**PROBLEM STATEMENT**
State how many lines of the records contain the string "none", and give no other information.

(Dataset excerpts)
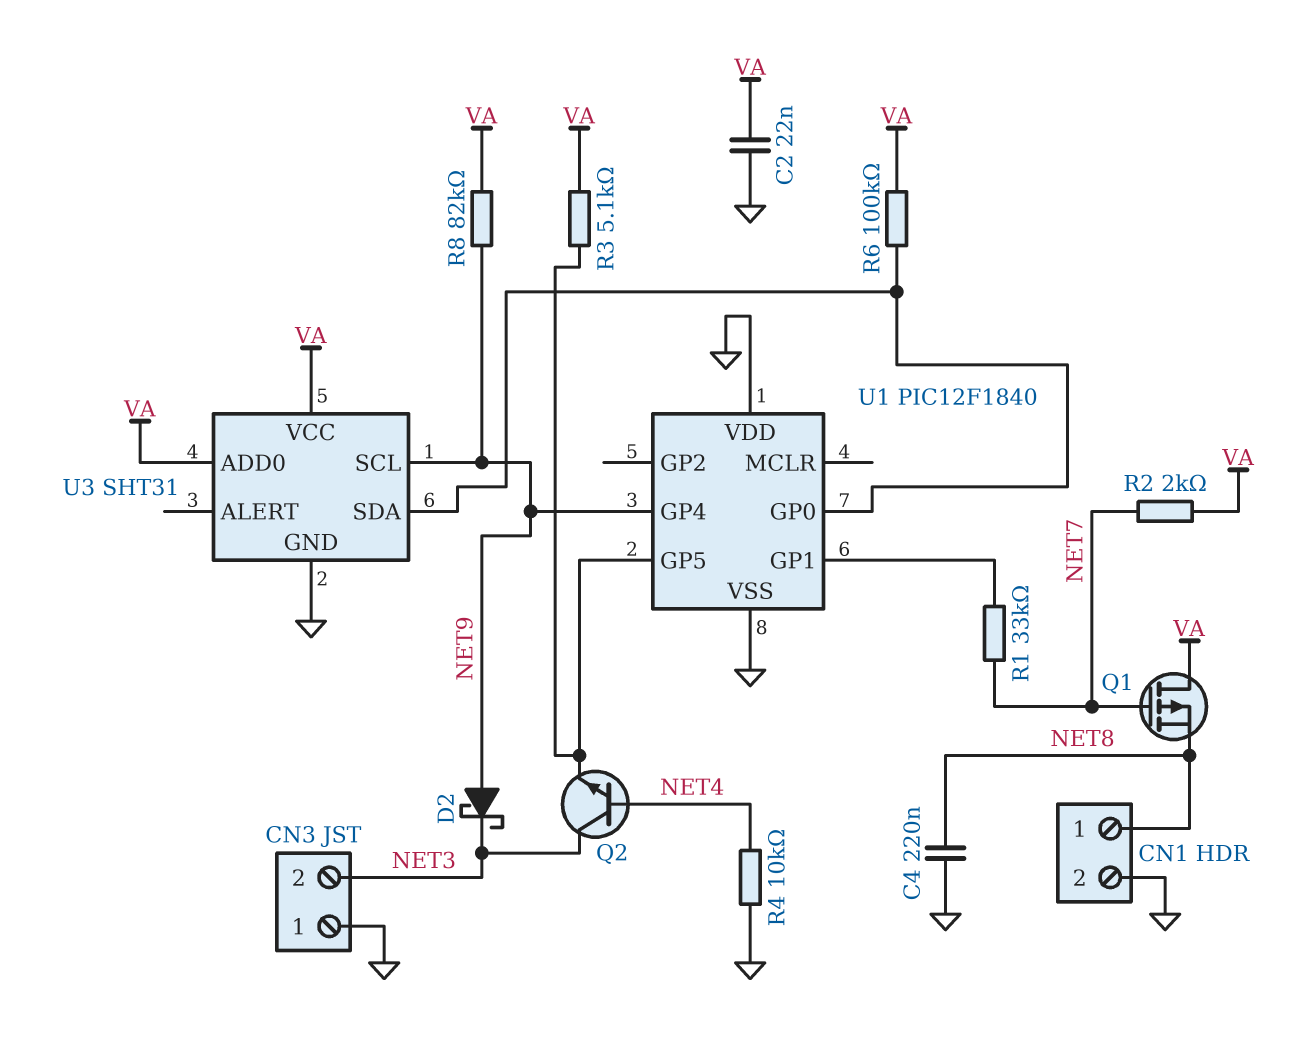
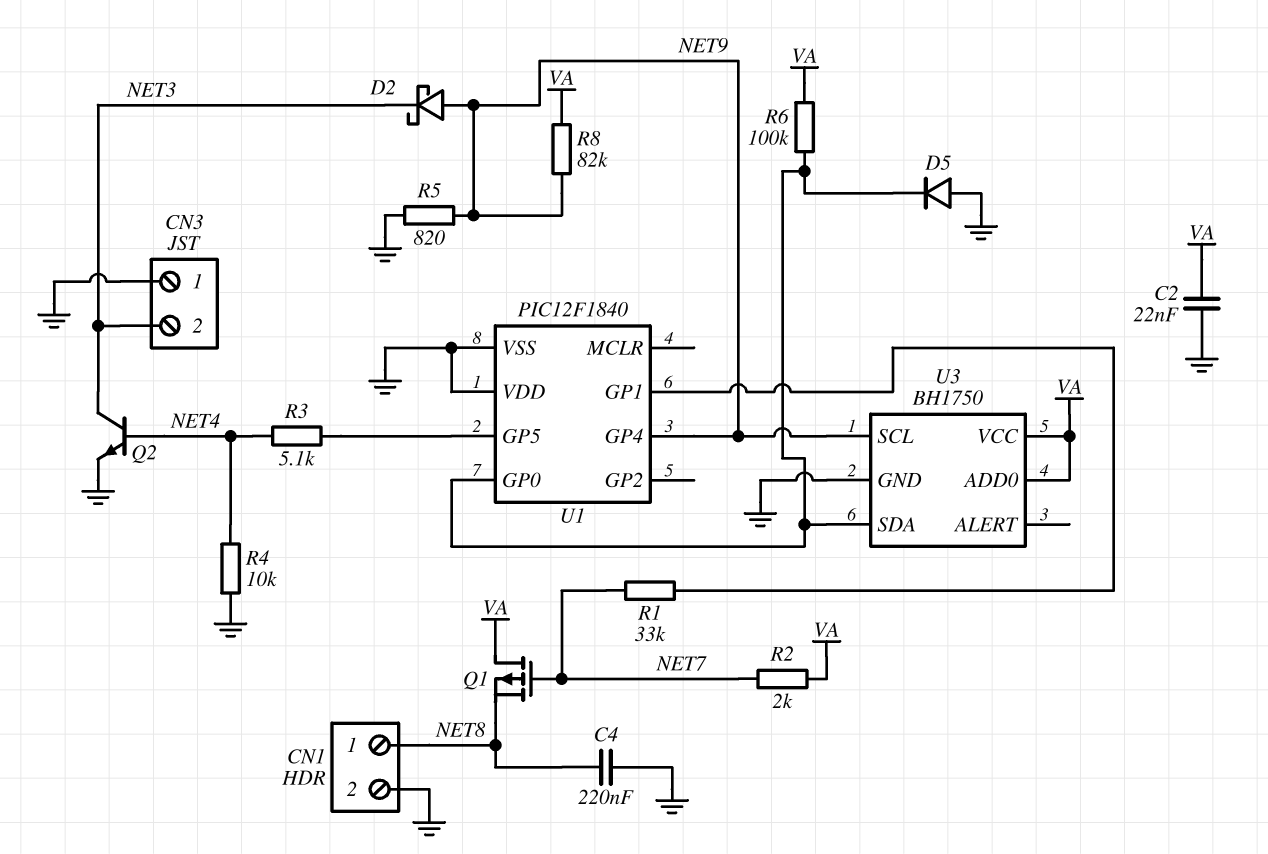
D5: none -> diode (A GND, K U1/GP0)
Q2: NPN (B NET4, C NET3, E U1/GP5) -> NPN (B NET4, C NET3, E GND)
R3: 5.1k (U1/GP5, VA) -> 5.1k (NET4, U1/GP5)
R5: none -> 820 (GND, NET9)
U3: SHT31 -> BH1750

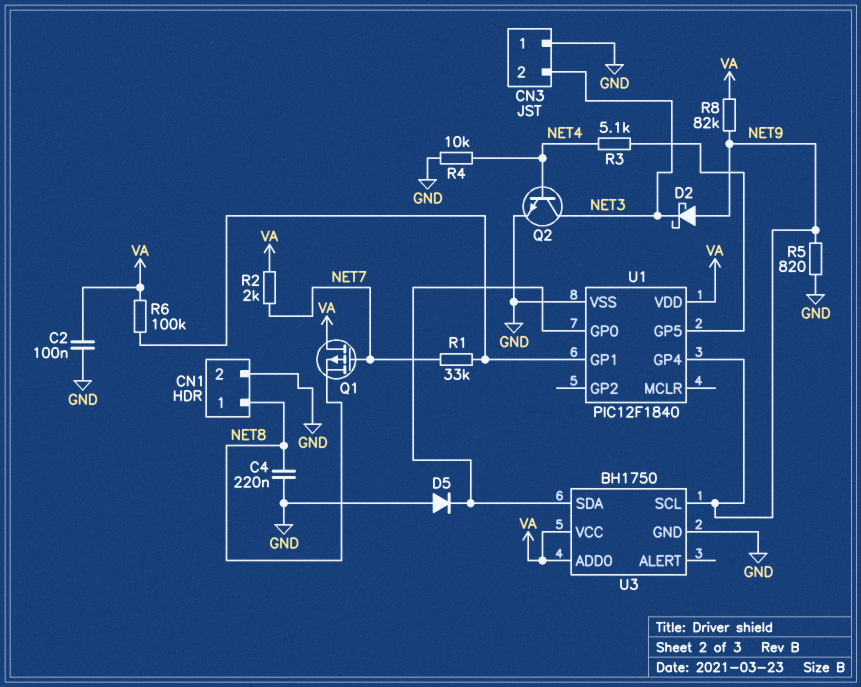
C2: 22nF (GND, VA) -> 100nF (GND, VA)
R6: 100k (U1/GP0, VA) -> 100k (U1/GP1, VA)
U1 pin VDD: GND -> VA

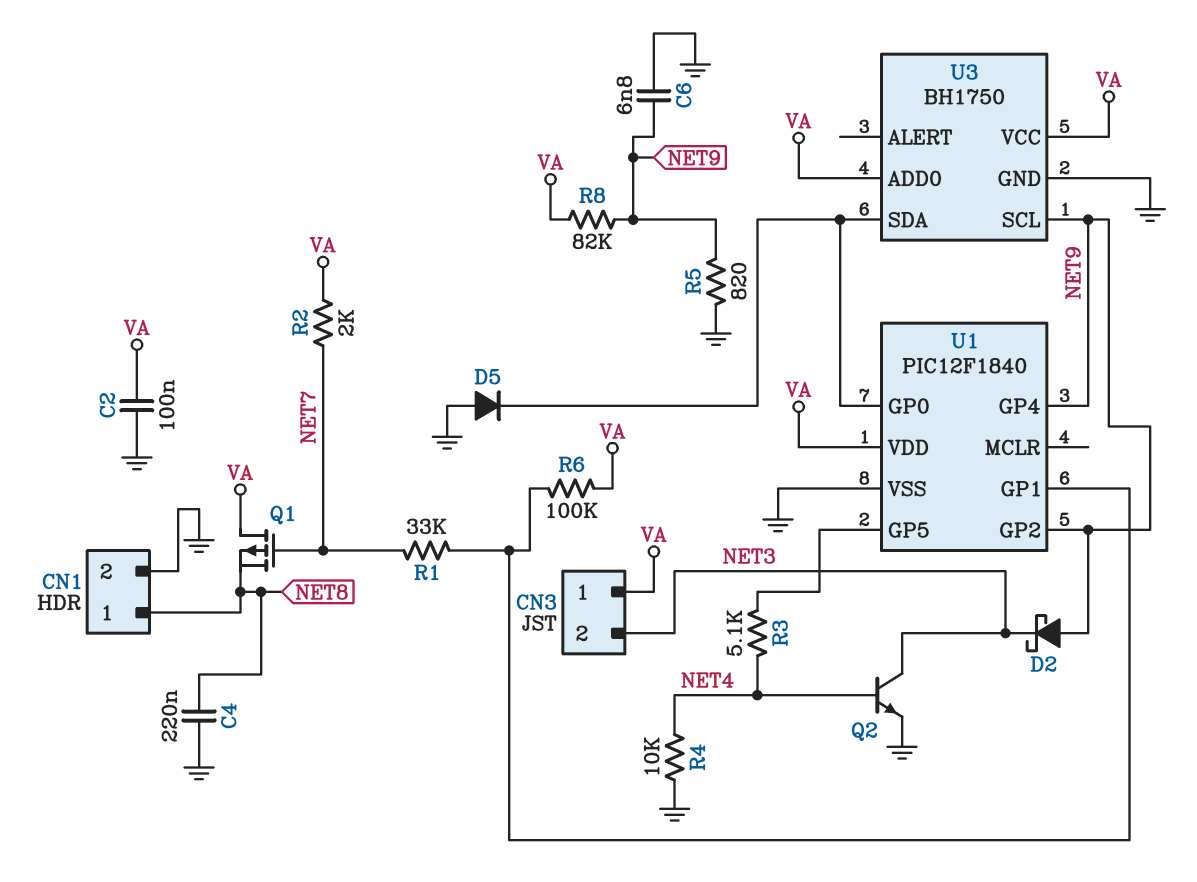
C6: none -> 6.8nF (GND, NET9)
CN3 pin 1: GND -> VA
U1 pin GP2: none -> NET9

**ANSWER FOR THIS EXERCISE**
4